_What is required_.
Restate the records underneath, keeping each one exactly the same.

BEGIN Material provided

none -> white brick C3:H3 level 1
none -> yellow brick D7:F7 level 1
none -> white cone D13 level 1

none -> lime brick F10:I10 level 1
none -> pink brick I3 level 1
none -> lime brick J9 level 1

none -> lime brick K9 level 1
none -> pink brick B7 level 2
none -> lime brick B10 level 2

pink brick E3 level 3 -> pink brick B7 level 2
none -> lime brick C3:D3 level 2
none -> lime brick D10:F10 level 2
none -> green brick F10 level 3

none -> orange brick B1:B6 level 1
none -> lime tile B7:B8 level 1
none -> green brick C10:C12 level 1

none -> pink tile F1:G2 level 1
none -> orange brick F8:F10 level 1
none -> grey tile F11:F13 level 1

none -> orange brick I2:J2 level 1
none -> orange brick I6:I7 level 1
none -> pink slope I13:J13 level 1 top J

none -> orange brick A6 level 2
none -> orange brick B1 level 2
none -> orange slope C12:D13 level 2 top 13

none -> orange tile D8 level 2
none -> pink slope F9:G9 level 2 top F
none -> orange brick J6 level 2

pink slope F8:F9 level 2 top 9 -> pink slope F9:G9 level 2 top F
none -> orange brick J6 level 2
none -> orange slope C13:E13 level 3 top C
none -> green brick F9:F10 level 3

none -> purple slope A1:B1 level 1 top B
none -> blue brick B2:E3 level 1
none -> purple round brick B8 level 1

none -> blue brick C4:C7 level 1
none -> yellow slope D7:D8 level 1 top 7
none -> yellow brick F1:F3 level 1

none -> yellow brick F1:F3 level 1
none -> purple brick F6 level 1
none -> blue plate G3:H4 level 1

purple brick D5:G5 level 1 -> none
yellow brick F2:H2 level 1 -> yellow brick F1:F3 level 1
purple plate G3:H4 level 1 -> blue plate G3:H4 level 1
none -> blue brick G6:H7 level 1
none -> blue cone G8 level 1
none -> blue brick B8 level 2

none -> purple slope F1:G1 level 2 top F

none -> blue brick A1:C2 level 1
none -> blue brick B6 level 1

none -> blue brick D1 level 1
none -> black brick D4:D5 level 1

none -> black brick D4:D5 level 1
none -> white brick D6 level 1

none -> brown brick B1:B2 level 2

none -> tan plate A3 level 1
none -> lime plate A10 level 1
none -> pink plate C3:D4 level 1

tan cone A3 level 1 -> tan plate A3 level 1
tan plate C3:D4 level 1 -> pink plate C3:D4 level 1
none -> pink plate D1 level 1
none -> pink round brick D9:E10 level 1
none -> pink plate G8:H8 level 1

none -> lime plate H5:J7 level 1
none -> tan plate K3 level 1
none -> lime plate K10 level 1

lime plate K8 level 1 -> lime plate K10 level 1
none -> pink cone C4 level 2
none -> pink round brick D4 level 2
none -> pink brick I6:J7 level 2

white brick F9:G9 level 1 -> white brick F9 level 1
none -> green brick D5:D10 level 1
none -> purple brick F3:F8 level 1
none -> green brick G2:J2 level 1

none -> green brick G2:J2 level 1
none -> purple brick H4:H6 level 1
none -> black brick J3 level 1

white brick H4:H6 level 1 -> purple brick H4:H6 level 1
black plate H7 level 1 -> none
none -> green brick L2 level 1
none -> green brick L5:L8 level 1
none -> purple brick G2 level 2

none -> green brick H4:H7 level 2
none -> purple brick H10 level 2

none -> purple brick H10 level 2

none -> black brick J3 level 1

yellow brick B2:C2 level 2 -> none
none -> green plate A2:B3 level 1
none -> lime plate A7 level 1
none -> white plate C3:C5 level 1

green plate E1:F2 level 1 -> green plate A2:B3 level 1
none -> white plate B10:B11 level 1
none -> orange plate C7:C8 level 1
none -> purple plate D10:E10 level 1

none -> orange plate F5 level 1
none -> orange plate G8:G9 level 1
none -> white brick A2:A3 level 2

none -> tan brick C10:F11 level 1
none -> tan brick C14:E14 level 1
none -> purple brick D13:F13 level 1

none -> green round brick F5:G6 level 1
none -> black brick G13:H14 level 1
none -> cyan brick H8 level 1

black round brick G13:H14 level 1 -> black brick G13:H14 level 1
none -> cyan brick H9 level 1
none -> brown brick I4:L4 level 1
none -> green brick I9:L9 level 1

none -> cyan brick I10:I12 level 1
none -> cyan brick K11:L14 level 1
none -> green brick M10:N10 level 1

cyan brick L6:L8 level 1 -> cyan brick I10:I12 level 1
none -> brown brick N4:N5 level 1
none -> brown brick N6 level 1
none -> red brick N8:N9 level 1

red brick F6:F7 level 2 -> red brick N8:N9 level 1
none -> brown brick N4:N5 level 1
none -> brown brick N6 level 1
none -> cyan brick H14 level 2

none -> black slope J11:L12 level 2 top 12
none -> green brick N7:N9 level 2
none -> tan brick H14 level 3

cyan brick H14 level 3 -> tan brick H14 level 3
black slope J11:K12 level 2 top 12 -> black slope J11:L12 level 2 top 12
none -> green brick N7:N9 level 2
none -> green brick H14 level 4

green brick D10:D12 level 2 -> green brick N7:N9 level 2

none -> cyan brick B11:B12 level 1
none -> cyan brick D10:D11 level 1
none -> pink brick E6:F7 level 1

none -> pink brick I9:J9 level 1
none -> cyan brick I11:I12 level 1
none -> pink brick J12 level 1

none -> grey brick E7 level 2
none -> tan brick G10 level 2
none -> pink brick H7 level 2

END Material provided

_Worked solution_.
none -> white brick C3:H3 level 1
none -> yellow brick D7:F7 level 1
none -> white cone D13 level 1

none -> lime brick F10:I10 level 1
none -> pink brick I3 level 1
none -> lime brick J9 level 1

none -> lime brick K9 level 1
none -> pink brick B7 level 2
none -> lime brick B10 level 2

pink brick E3 level 3 -> pink brick B7 level 2
none -> lime brick C3:D3 level 2
none -> lime brick D10:F10 level 2
none -> green brick F10 level 3

none -> orange brick B1:B6 level 1
none -> lime tile B7:B8 level 1
none -> green brick C10:C12 level 1

none -> pink tile F1:G2 level 1
none -> orange brick F8:F10 level 1
none -> grey tile F11:F13 level 1

none -> orange brick I2:J2 level 1
none -> orange brick I6:I7 level 1
none -> pink slope I13:J13 level 1 top J

none -> orange brick A6 level 2
none -> orange brick B1 level 2
none -> orange slope C12:D13 level 2 top 13

none -> orange tile D8 level 2
none -> pink slope F9:G9 level 2 top F
none -> orange brick J6 level 2

pink slope F8:F9 level 2 top 9 -> pink slope F9:G9 level 2 top F
none -> orange brick J6 level 2
none -> orange slope C13:E13 level 3 top C
none -> green brick F9:F10 level 3

none -> purple slope A1:B1 level 1 top B
none -> blue brick B2:E3 level 1
none -> purple round brick B8 level 1

none -> blue brick C4:C7 level 1
none -> yellow slope D7:D8 level 1 top 7
none -> yellow brick F1:F3 level 1

none -> yellow brick F1:F3 level 1
none -> purple brick F6 level 1
none -> blue plate G3:H4 level 1

purple brick D5:G5 level 1 -> none
yellow brick F2:H2 level 1 -> yellow brick F1:F3 level 1
purple plate G3:H4 level 1 -> blue plate G3:H4 level 1
none -> blue brick G6:H7 level 1
none -> blue cone G8 level 1
none -> blue brick B8 level 2

none -> purple slope F1:G1 level 2 top F

none -> blue brick A1:C2 level 1
none -> blue brick B6 level 1

none -> blue brick D1 level 1
none -> black brick D4:D5 level 1

none -> black brick D4:D5 level 1
none -> white brick D6 level 1

none -> brown brick B1:B2 level 2

none -> tan plate A3 level 1
none -> lime plate A10 level 1
none -> pink plate C3:D4 level 1

tan cone A3 level 1 -> tan plate A3 level 1
tan plate C3:D4 level 1 -> pink plate C3:D4 level 1
none -> pink plate D1 level 1
none -> pink round brick D9:E10 level 1
none -> pink plate G8:H8 level 1

none -> lime plate H5:J7 level 1
none -> tan plate K3 level 1
none -> lime plate K10 level 1

lime plate K8 level 1 -> lime plate K10 level 1
none -> pink cone C4 level 2
none -> pink round brick D4 level 2
none -> pink brick I6:J7 level 2

white brick F9:G9 level 1 -> white brick F9 level 1
none -> green brick D5:D10 level 1
none -> purple brick F3:F8 level 1
none -> green brick G2:J2 level 1

none -> green brick G2:J2 level 1
none -> purple brick H4:H6 level 1
none -> black brick J3 level 1

white brick H4:H6 level 1 -> purple brick H4:H6 level 1
black plate H7 level 1 -> none
none -> green brick L2 level 1
none -> green brick L5:L8 level 1
none -> purple brick G2 level 2

none -> green brick H4:H7 level 2
none -> purple brick H10 level 2

none -> purple brick H10 level 2

none -> black brick J3 level 1

yellow brick B2:C2 level 2 -> none
none -> green plate A2:B3 level 1
none -> lime plate A7 level 1
none -> white plate C3:C5 level 1

green plate E1:F2 level 1 -> green plate A2:B3 level 1
none -> white plate B10:B11 level 1
none -> orange plate C7:C8 level 1
none -> purple plate D10:E10 level 1

none -> orange plate F5 level 1
none -> orange plate G8:G9 level 1
none -> white brick A2:A3 level 2

none -> tan brick C10:F11 level 1
none -> tan brick C14:E14 level 1
none -> purple brick D13:F13 level 1

none -> green round brick F5:G6 level 1
none -> black brick G13:H14 level 1
none -> cyan brick H8 level 1

black round brick G13:H14 level 1 -> black brick G13:H14 level 1
none -> cyan brick H9 level 1
none -> brown brick I4:L4 level 1
none -> green brick I9:L9 level 1

none -> cyan brick I10:I12 level 1
none -> cyan brick K11:L14 level 1
none -> green brick M10:N10 level 1

cyan brick L6:L8 level 1 -> cyan brick I10:I12 level 1
none -> brown brick N4:N5 level 1
none -> brown brick N6 level 1
none -> red brick N8:N9 level 1

red brick F6:F7 level 2 -> red brick N8:N9 level 1
none -> brown brick N4:N5 level 1
none -> brown brick N6 level 1
none -> cyan brick H14 level 2

none -> black slope J11:L12 level 2 top 12
none -> green brick N7:N9 level 2
none -> tan brick H14 level 3

cyan brick H14 level 3 -> tan brick H14 level 3
black slope J11:K12 level 2 top 12 -> black slope J11:L12 level 2 top 12
none -> green brick N7:N9 level 2
none -> green brick H14 level 4

green brick D10:D12 level 2 -> green brick N7:N9 level 2

none -> cyan brick B11:B12 level 1
none -> cyan brick D10:D11 level 1
none -> pink brick E6:F7 level 1

none -> pink brick I9:J9 level 1
none -> cyan brick I11:I12 level 1
none -> pink brick J12 level 1

none -> grey brick E7 level 2
none -> tan brick G10 level 2
none -> pink brick H7 level 2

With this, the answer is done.